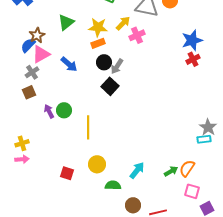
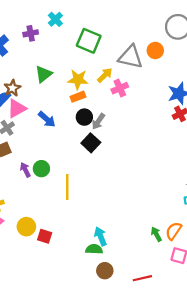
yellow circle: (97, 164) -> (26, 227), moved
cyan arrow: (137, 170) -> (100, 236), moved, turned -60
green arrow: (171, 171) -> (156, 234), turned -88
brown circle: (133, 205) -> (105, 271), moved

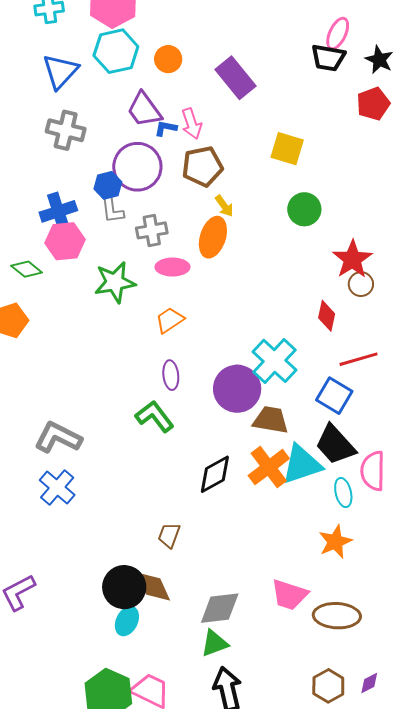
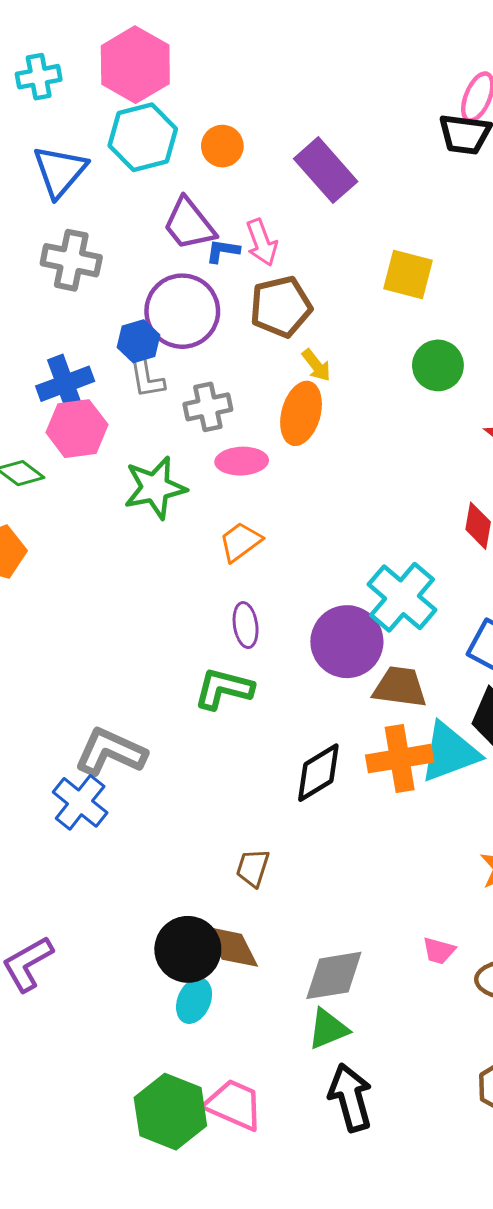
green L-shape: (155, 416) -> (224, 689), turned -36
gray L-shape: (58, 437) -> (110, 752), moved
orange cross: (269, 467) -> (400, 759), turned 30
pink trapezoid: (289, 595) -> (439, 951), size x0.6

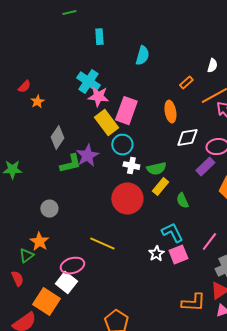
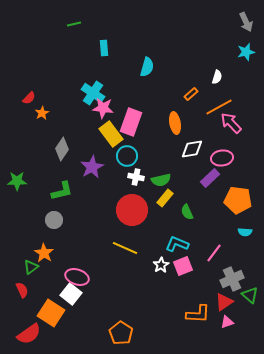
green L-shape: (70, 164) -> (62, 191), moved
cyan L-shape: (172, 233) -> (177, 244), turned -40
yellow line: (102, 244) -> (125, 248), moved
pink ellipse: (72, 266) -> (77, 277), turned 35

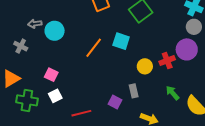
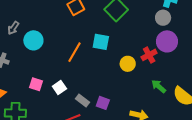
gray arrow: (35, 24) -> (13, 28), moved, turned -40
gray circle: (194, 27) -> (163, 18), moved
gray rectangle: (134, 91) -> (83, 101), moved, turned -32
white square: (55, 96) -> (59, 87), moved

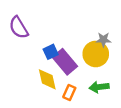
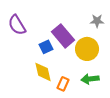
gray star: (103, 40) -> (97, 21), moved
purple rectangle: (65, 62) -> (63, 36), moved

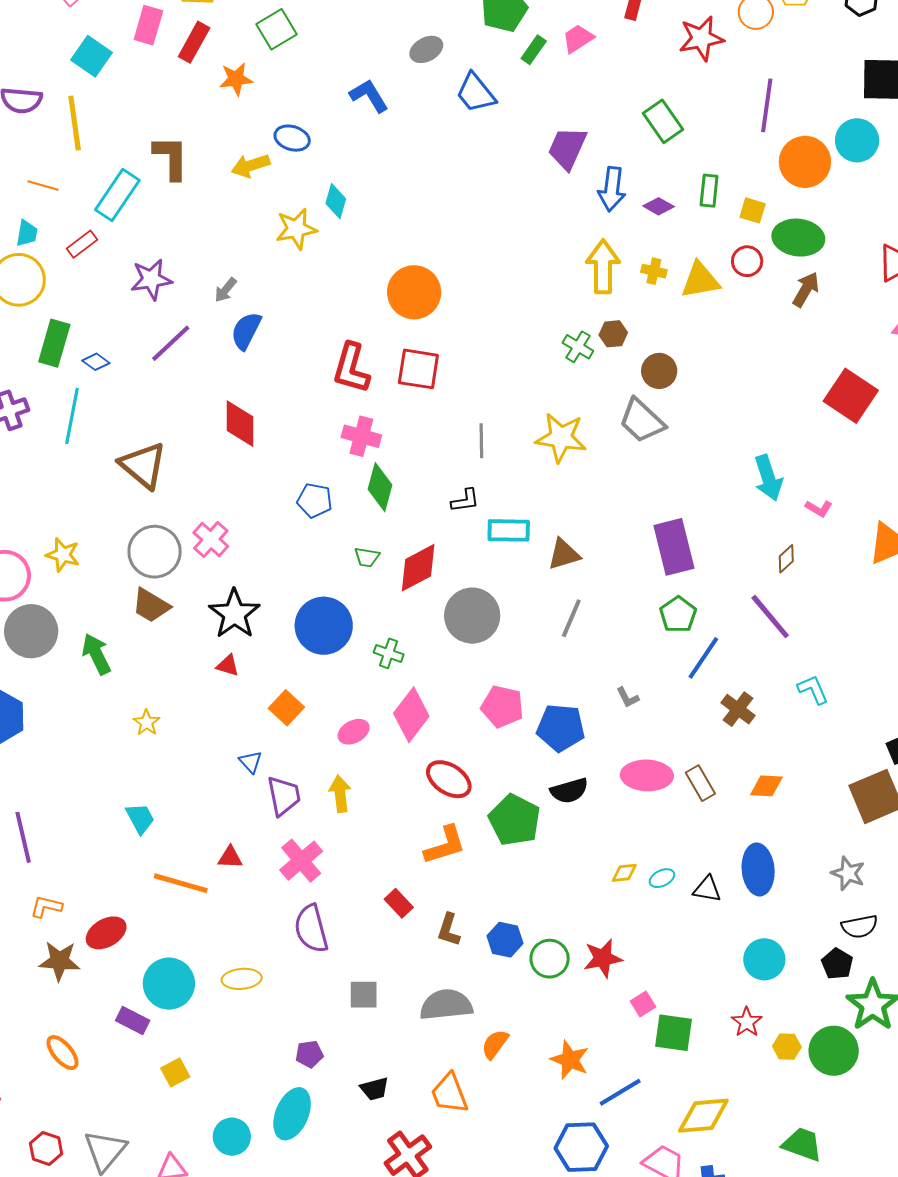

——————

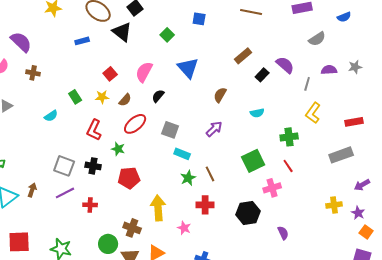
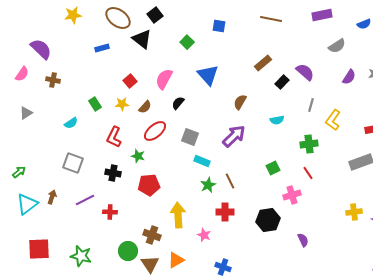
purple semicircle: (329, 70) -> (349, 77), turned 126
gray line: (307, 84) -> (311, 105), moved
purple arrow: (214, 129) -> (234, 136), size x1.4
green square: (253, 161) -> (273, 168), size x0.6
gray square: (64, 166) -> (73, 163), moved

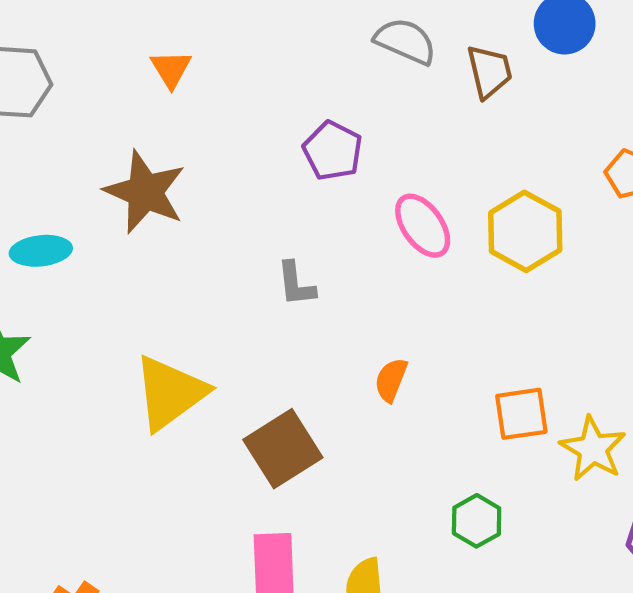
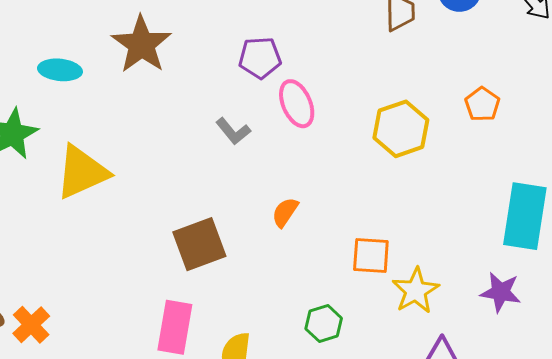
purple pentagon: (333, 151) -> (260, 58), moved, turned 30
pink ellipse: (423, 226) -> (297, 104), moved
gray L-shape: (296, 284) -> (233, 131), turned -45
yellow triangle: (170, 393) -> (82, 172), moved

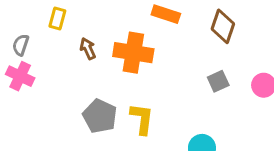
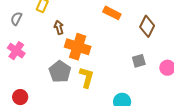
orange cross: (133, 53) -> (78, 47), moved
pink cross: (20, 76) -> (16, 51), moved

——————

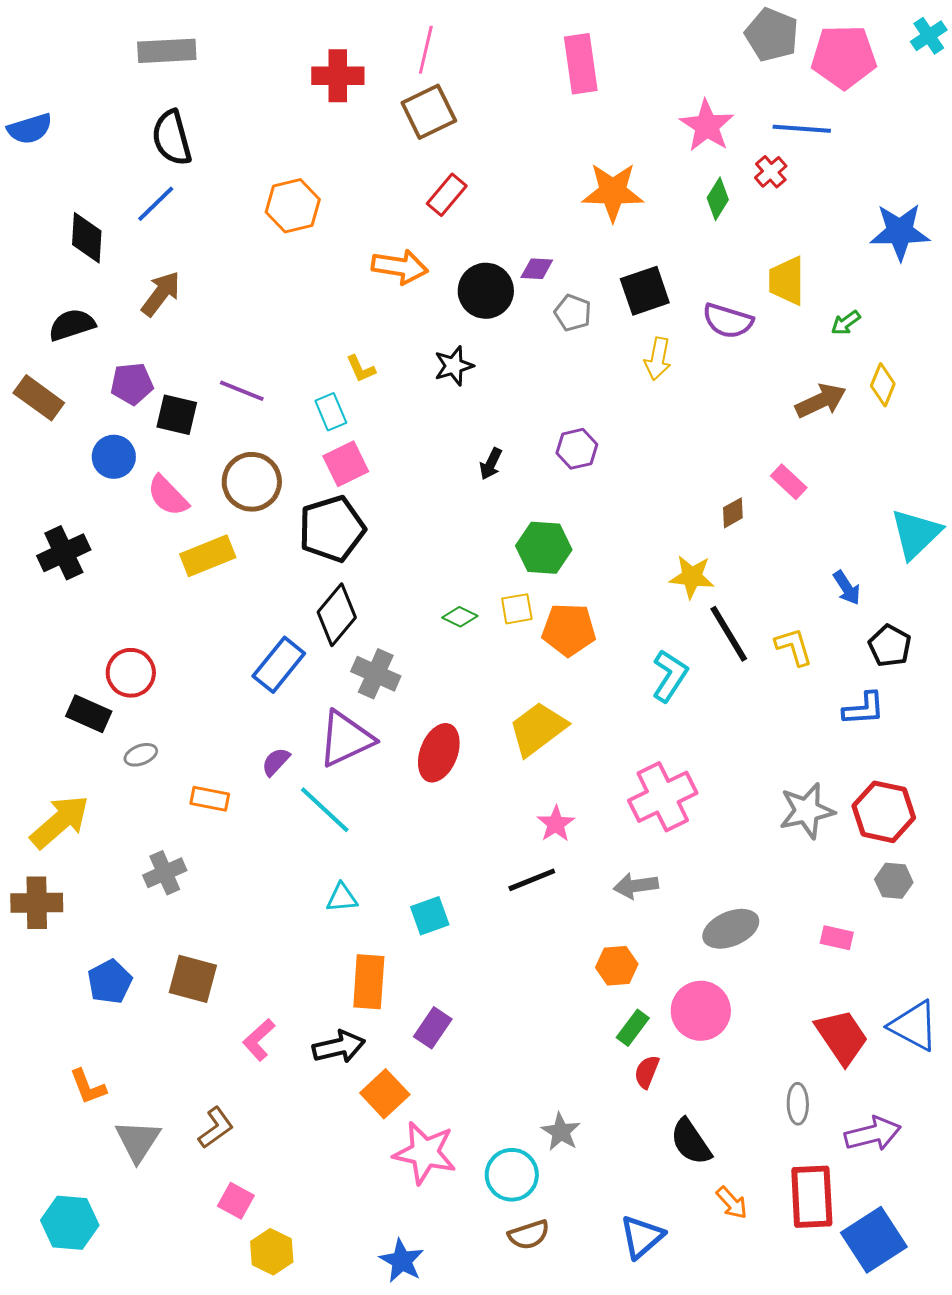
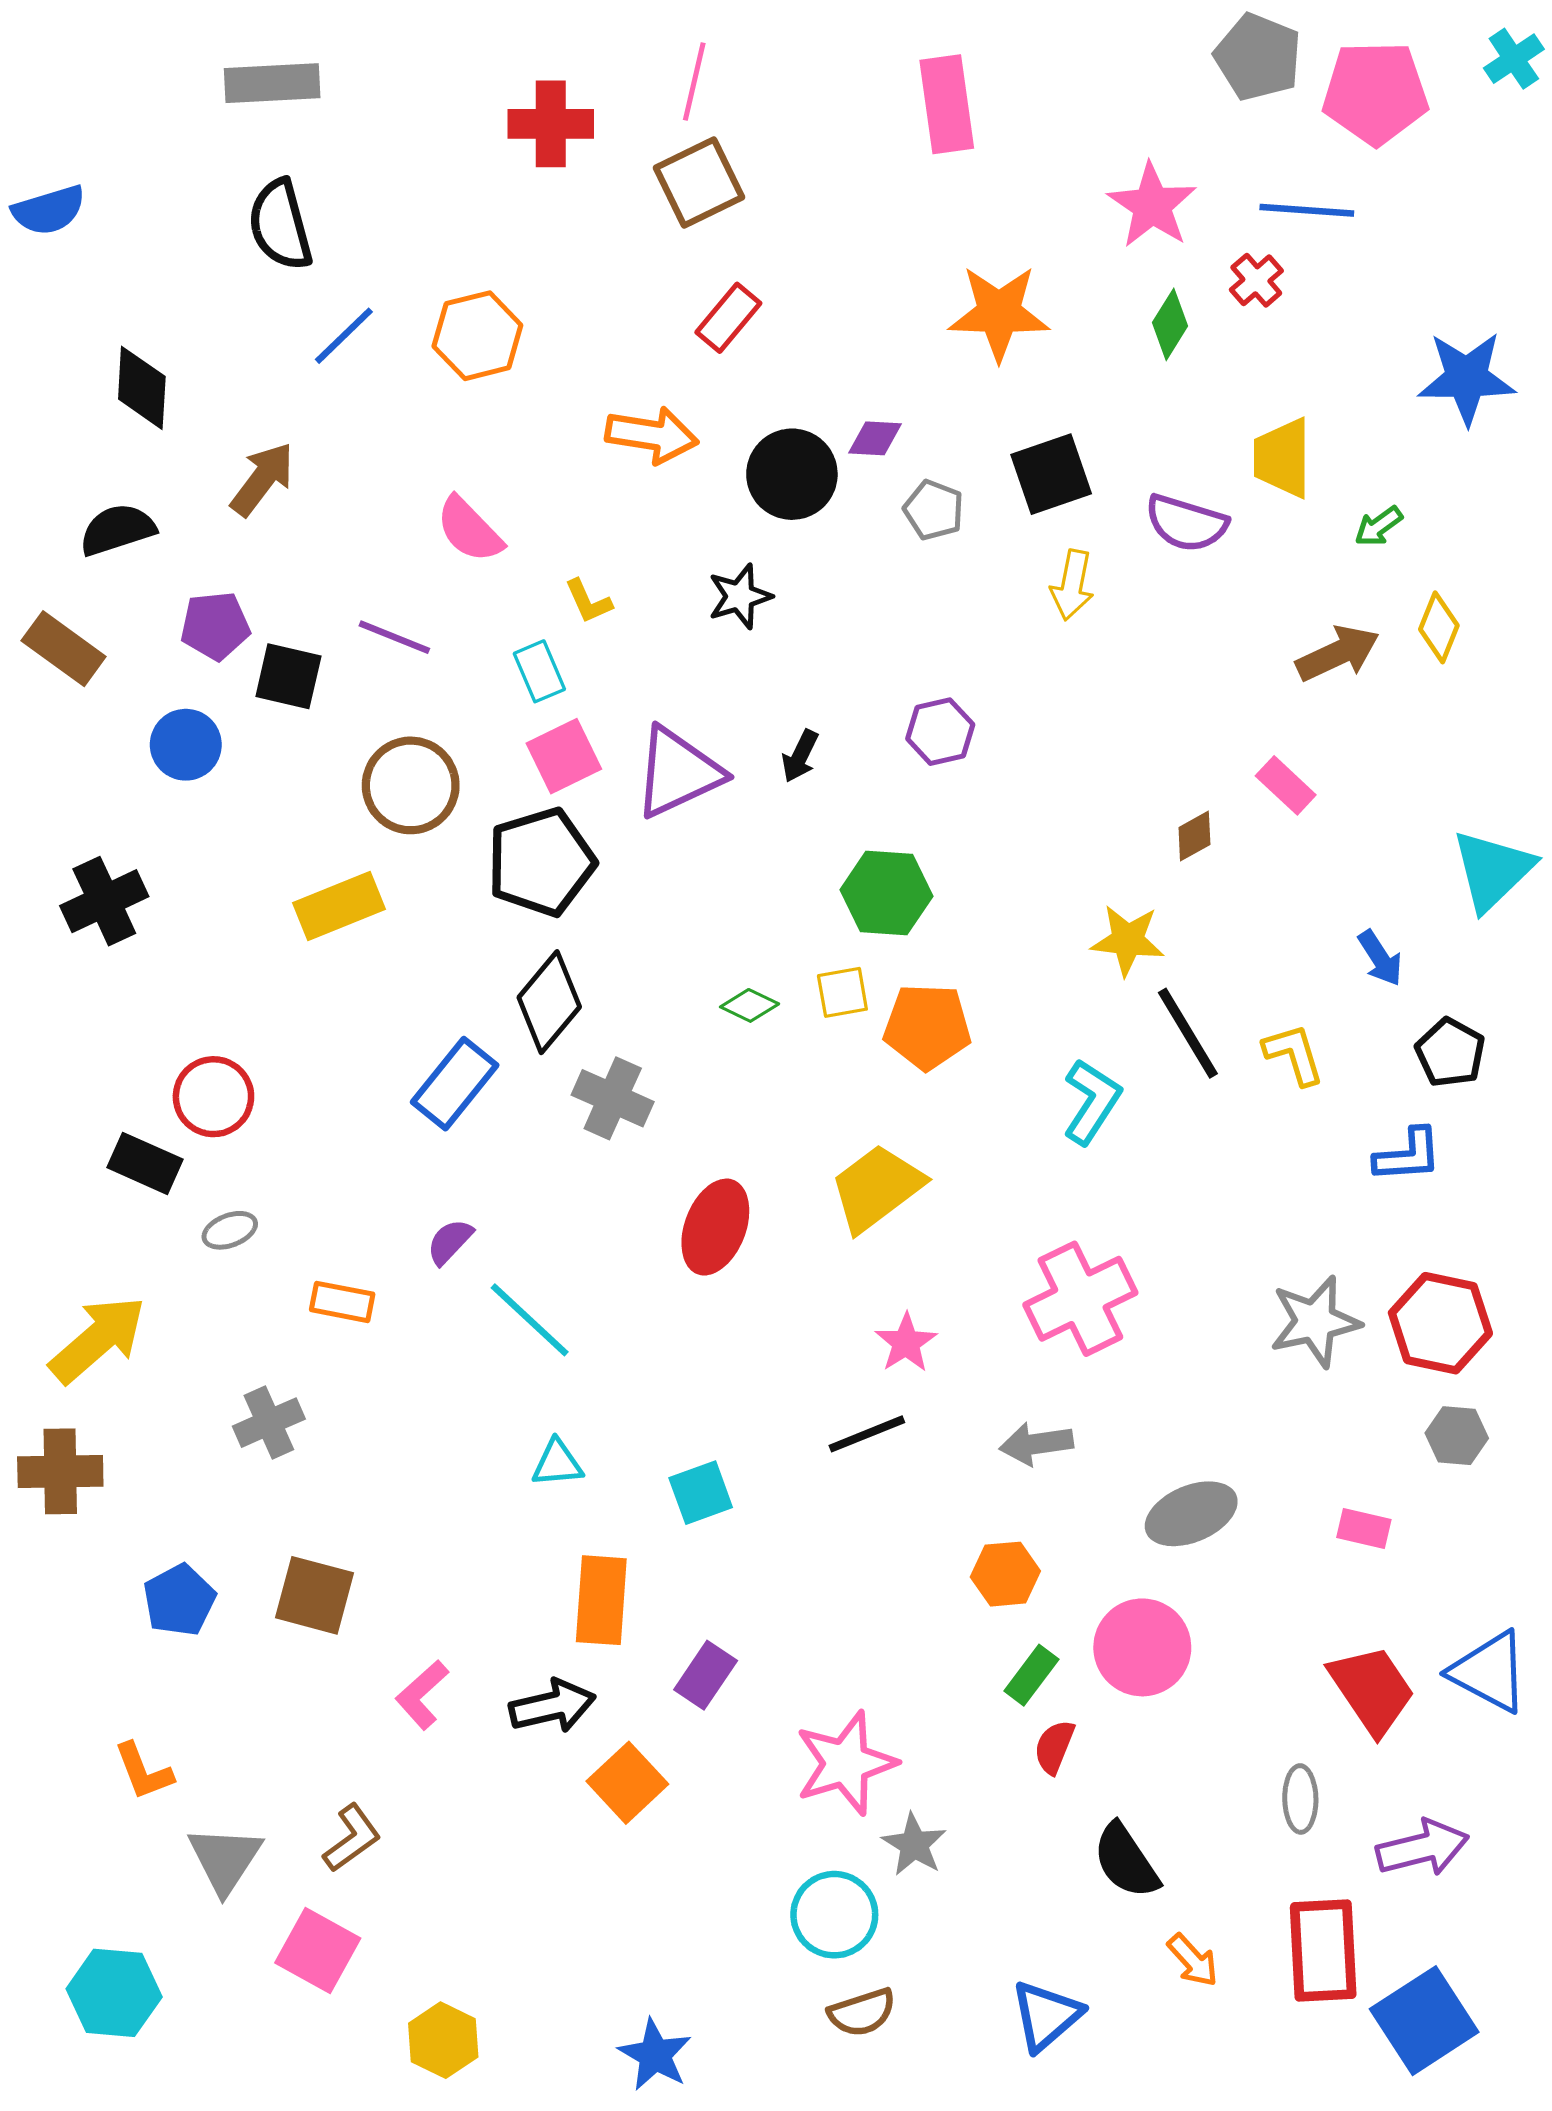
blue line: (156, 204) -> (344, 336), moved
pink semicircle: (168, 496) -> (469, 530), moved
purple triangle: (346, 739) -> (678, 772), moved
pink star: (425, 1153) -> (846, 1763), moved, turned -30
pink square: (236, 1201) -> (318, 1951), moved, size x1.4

——————

== Task brief ==
Text only, no pictures: please print exactly the lines above from the line with "yellow circle: (97, 164) -> (26, 227), moved" up to and including the line with "purple rectangle: (65, 62) -> (63, 36), moved", and nothing else.

== Result ==
yellow circle: (97, 164) -> (26, 227), moved
cyan arrow: (137, 170) -> (100, 236), moved, turned -60
green arrow: (171, 171) -> (156, 234), turned -88
brown circle: (133, 205) -> (105, 271), moved

green L-shape: (155, 416) -> (224, 689), turned -36
gray L-shape: (58, 437) -> (110, 752), moved
orange cross: (269, 467) -> (400, 759), turned 30
pink trapezoid: (289, 595) -> (439, 951), size x0.6

green L-shape: (70, 164) -> (62, 191), moved
cyan L-shape: (172, 233) -> (177, 244), turned -40
yellow line: (102, 244) -> (125, 248), moved
pink ellipse: (72, 266) -> (77, 277), turned 35

gray arrow: (35, 24) -> (13, 28), moved, turned -40
gray circle: (194, 27) -> (163, 18), moved
gray rectangle: (134, 91) -> (83, 101), moved, turned -32
white square: (55, 96) -> (59, 87), moved

gray star: (103, 40) -> (97, 21), moved
purple rectangle: (65, 62) -> (63, 36), moved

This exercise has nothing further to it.